## Task inputs
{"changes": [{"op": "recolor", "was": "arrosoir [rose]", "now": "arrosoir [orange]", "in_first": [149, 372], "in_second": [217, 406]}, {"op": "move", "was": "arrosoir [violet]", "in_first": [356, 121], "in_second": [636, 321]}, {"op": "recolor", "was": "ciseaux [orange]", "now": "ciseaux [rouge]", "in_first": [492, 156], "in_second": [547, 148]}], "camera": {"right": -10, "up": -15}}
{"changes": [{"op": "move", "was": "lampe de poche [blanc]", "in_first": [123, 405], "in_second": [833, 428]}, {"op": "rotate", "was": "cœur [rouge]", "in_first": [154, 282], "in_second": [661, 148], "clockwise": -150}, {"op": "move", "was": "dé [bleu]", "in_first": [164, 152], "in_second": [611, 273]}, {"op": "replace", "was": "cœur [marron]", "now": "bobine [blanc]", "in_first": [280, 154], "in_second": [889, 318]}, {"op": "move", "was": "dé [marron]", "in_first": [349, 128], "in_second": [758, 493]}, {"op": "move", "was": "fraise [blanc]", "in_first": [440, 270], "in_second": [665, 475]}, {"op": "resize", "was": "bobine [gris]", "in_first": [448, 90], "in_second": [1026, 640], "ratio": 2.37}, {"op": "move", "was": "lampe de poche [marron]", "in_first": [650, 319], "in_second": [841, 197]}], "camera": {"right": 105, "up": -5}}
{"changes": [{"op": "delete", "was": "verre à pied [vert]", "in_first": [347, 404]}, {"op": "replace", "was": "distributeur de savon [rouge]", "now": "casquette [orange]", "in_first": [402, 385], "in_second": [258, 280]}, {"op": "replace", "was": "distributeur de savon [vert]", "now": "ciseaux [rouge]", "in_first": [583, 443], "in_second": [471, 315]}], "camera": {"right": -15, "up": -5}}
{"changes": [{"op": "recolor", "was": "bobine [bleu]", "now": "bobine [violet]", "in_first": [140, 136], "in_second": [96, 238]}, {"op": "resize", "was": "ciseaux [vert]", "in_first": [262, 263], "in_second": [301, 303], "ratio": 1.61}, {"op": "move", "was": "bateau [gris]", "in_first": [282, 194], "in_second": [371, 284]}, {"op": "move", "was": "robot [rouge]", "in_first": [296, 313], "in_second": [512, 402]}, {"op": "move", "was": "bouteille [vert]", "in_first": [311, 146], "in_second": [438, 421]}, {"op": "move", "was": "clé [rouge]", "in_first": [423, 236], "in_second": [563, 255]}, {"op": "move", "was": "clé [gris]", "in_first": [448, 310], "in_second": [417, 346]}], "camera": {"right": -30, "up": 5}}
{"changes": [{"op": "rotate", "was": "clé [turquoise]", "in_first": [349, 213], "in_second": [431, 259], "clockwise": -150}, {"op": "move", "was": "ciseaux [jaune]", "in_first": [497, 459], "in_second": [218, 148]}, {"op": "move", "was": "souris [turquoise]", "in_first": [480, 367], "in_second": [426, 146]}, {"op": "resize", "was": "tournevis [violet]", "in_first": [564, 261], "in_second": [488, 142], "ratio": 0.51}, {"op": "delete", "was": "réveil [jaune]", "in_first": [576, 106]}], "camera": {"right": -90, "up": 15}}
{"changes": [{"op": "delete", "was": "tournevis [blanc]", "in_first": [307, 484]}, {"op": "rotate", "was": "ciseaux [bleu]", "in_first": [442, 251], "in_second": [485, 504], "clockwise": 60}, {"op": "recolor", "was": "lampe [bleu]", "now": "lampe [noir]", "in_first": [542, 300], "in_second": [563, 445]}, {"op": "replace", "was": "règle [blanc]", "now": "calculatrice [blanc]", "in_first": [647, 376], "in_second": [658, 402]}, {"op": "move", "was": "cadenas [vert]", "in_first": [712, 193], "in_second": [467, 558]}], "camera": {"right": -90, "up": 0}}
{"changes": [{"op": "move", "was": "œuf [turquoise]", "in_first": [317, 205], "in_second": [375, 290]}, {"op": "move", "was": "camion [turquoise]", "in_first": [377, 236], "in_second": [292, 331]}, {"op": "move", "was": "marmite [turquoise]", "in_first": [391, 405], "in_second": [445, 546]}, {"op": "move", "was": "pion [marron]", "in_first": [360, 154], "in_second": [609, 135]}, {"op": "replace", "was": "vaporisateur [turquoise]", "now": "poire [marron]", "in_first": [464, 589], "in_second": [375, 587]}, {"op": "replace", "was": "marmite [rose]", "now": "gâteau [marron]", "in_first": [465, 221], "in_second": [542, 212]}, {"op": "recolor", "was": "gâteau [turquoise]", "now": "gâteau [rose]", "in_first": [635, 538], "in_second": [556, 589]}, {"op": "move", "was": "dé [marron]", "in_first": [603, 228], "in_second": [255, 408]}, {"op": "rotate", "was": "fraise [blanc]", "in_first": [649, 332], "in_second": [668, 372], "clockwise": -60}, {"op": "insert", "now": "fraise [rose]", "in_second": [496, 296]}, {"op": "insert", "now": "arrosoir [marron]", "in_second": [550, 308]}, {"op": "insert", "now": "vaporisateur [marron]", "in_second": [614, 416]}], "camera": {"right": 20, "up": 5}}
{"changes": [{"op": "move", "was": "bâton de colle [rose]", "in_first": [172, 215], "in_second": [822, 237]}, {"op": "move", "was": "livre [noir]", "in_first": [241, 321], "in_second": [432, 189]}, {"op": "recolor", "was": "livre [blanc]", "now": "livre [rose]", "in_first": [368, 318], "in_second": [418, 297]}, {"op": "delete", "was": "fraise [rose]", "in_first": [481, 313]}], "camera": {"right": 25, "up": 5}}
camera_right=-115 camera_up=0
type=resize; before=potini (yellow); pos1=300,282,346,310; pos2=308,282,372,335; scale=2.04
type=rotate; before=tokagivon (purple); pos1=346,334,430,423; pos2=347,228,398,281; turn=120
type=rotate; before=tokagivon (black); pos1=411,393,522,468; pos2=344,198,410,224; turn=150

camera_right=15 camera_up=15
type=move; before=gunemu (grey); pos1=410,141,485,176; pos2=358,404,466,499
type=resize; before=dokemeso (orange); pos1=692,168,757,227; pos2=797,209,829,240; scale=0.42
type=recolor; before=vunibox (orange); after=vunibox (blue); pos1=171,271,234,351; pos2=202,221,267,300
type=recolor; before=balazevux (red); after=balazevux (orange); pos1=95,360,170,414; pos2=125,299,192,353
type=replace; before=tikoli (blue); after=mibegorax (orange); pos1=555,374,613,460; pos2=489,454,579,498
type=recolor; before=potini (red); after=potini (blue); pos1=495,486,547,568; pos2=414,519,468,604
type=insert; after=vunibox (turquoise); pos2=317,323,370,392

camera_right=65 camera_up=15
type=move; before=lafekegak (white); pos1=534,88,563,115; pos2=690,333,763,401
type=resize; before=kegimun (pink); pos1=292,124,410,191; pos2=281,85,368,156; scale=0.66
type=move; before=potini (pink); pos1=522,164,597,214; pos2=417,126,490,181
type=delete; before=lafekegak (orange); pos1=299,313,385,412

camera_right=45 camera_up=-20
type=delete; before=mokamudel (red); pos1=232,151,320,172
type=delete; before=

## Directions
Please output the line that contains "camera_right=-115 camera_up=0" and every line after it in the entries above, exactly, and nothing more.

## Exercise result
camera_right=-115 camera_up=0
type=resize; before=potini (yellow); pos1=300,282,346,310; pos2=308,282,372,335; scale=2.04
type=rotate; before=tokagivon (purple); pos1=346,334,430,423; pos2=347,228,398,281; turn=120
type=rotate; before=tokagivon (black); pos1=411,393,522,468; pos2=344,198,410,224; turn=150

camera_right=15 camera_up=15
type=move; before=gunemu (grey); pos1=410,141,485,176; pos2=358,404,466,499
type=resize; before=dokemeso (orange); pos1=692,168,757,227; pos2=797,209,829,240; scale=0.42
type=recolor; before=vunibox (orange); after=vunibox (blue); pos1=171,271,234,351; pos2=202,221,267,300
type=recolor; before=balazevux (red); after=balazevux (orange); pos1=95,360,170,414; pos2=125,299,192,353
type=replace; before=tikoli (blue); after=mibegorax (orange); pos1=555,374,613,460; pos2=489,454,579,498
type=recolor; before=potini (red); after=potini (blue); pos1=495,486,547,568; pos2=414,519,468,604
type=insert; after=vunibox (turquoise); pos2=317,323,370,392

camera_right=65 camera_up=15
type=move; before=lafekegak (white); pos1=534,88,563,115; pos2=690,333,763,401
type=resize; before=kegimun (pink); pos1=292,124,410,191; pos2=281,85,368,156; scale=0.66
type=move; before=potini (pink); pos1=522,164,597,214; pos2=417,126,490,181
type=delete; before=lafekegak (orange); pos1=299,313,385,412

camera_right=45 camera_up=-20
type=delete; before=mokamudel (red); pos1=232,151,320,172
type=delete; before=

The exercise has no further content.